## EXTRACTED RECORDS
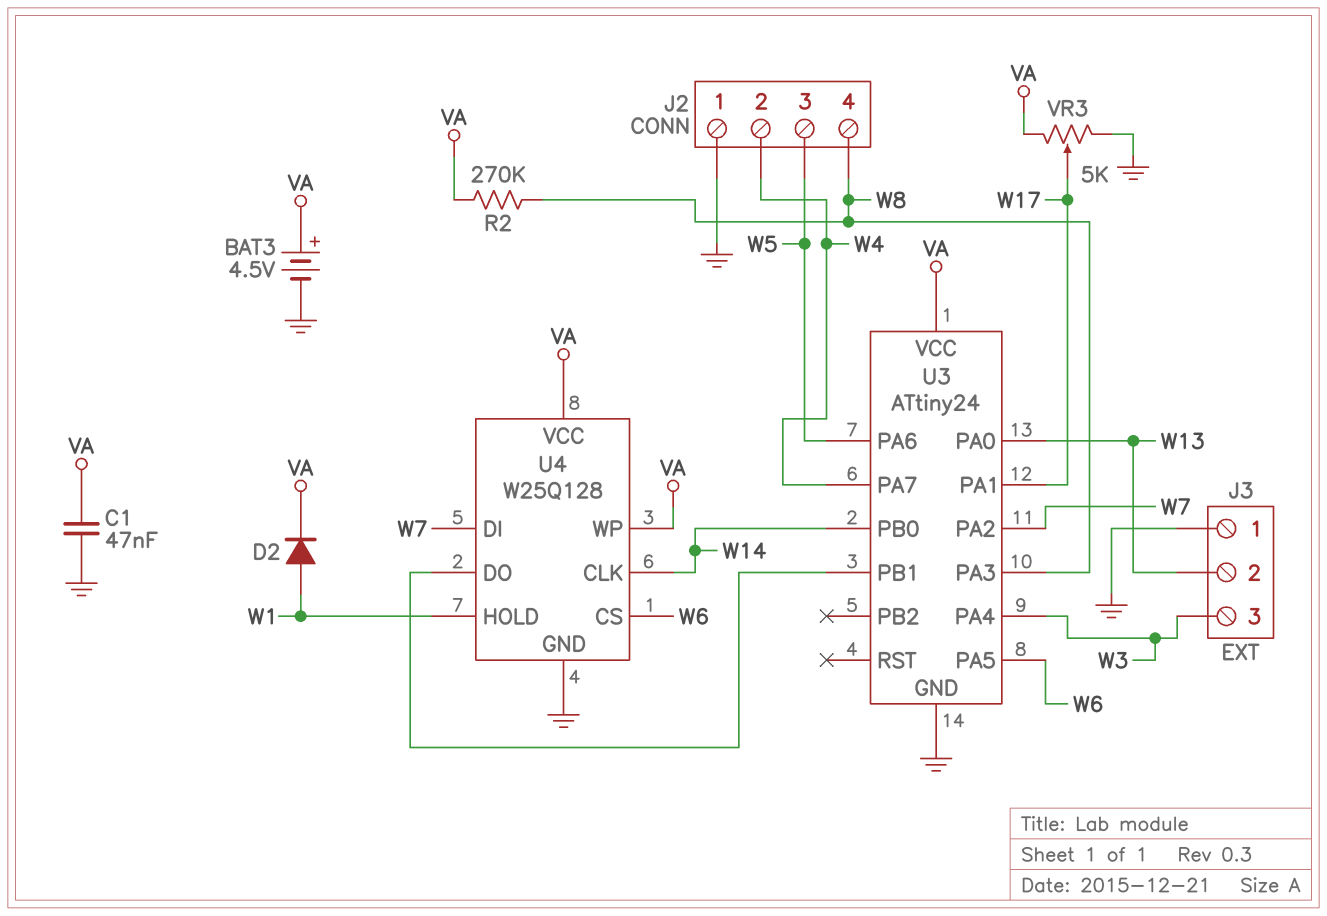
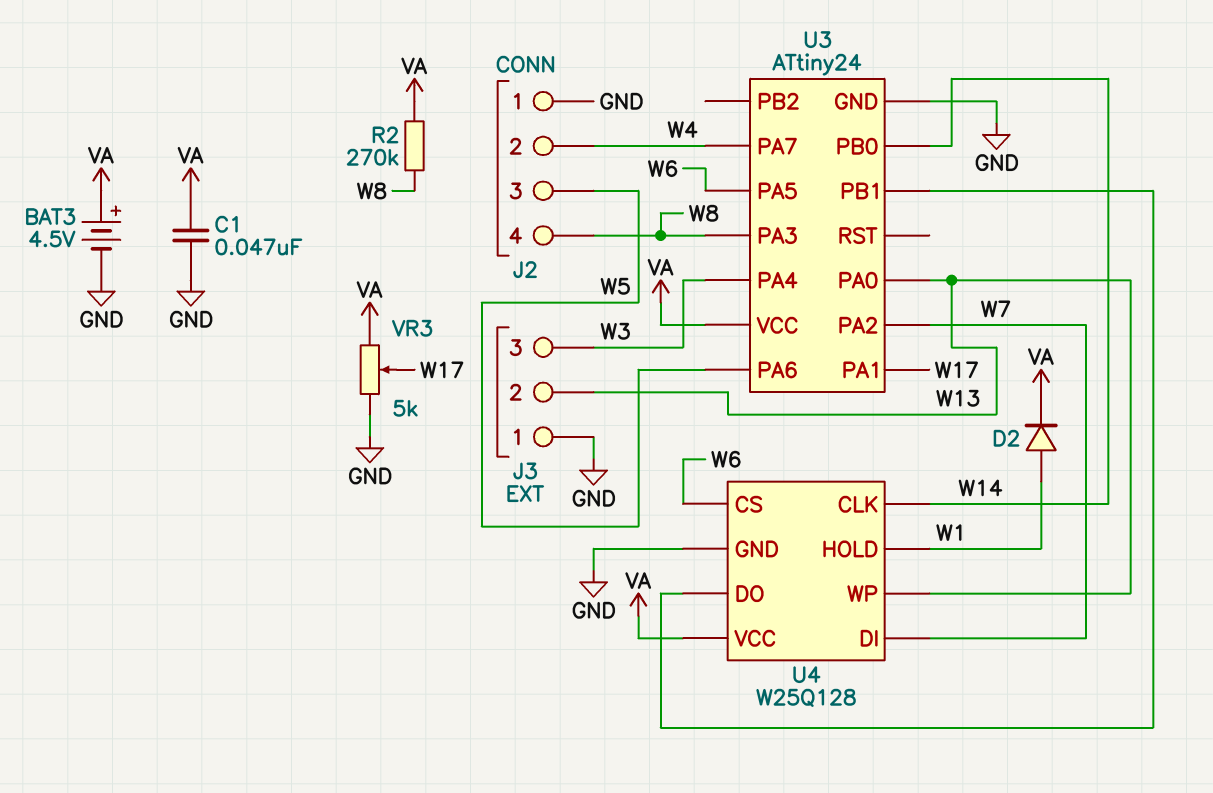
U4 pin WP: VA -> W13

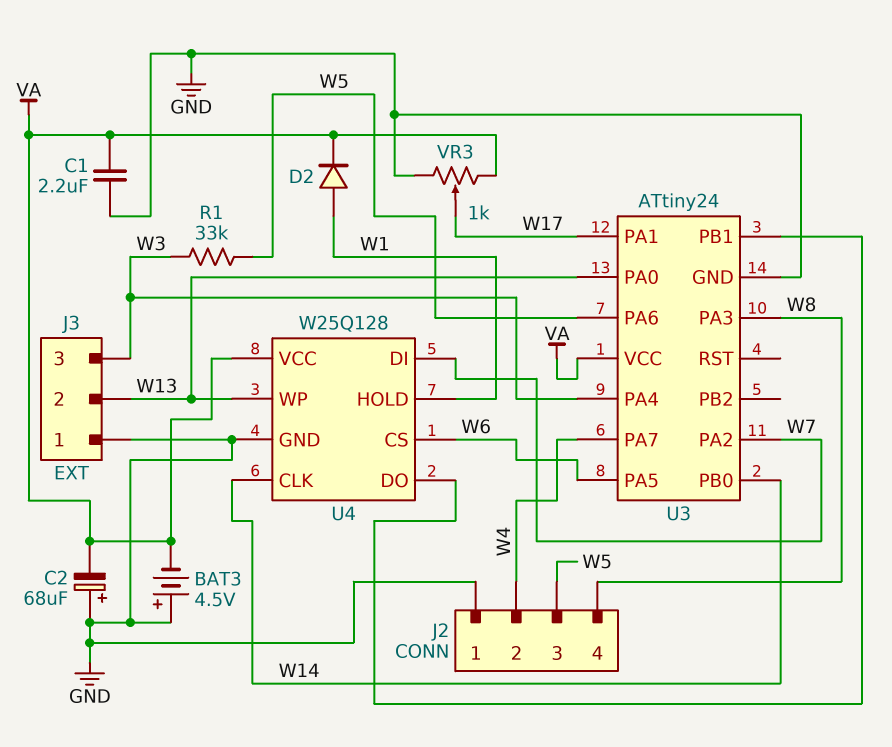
BAT3: 4.5V (plus VA, minus GND) -> 4.5V (plus GND, minus VA)
C1: 47nF (GND, VA) -> 2.2uF (GND, VA)
C2: none -> 68uF (plus GND, minus VA)
R1: none -> 33k (W3, W5)
R2: 270k (VA, W8) -> none
VR3: 5k (GND, VA, wiper W17) -> 1k (GND, VA, wiper W17)

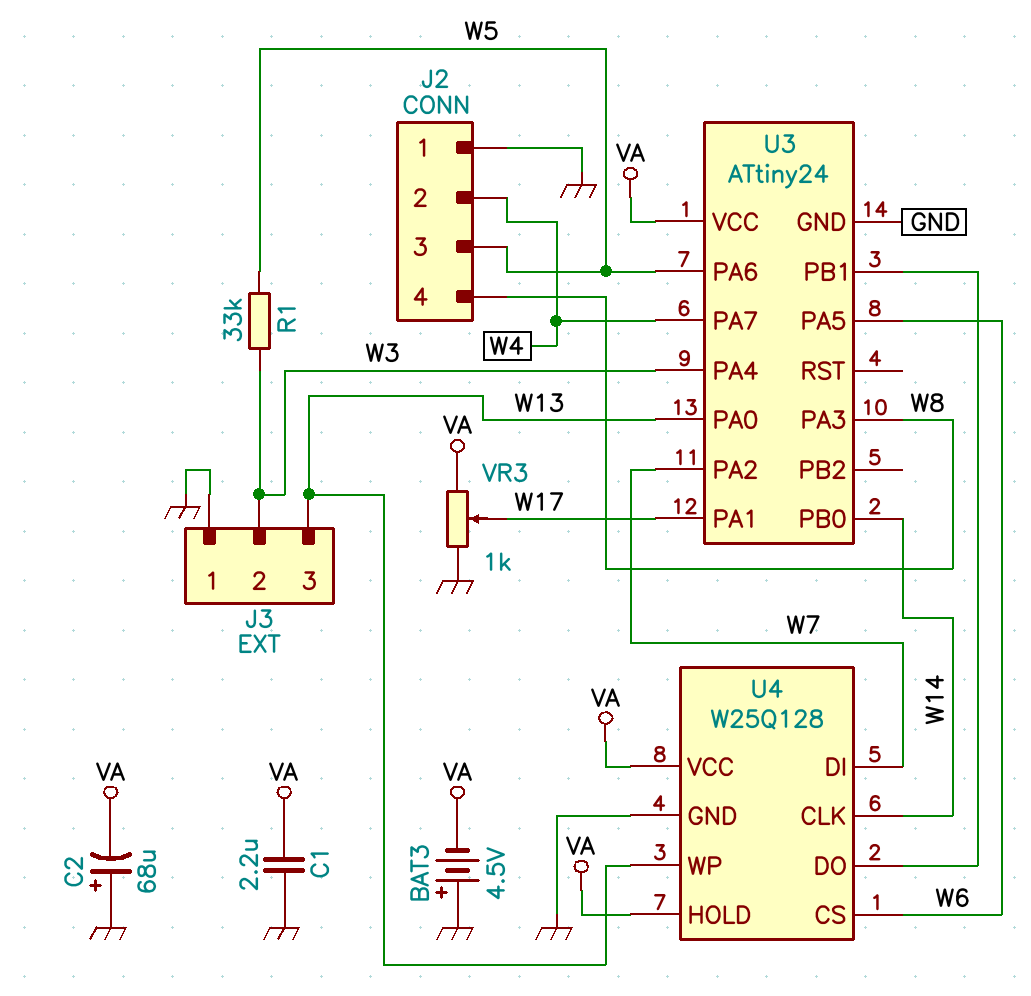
D2: diode (A W1, K VA) -> none
J3 pin 2: W13 -> W3
J3 pin 3: W3 -> W13
U4 pin HOLD: W1 -> VA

## TASK OBJECTIVE
Once the pictures are set aside, repeat the remaining data word for word.

## WRITTEN SOLUTION
U4 pin WP: VA -> W13

BAT3: 4.5V (plus VA, minus GND) -> 4.5V (plus GND, minus VA)
C1: 47nF (GND, VA) -> 2.2uF (GND, VA)
C2: none -> 68uF (plus GND, minus VA)
R1: none -> 33k (W3, W5)
R2: 270k (VA, W8) -> none
VR3: 5k (GND, VA, wiper W17) -> 1k (GND, VA, wiper W17)

D2: diode (A W1, K VA) -> none
J3 pin 2: W13 -> W3
J3 pin 3: W3 -> W13
U4 pin HOLD: W1 -> VA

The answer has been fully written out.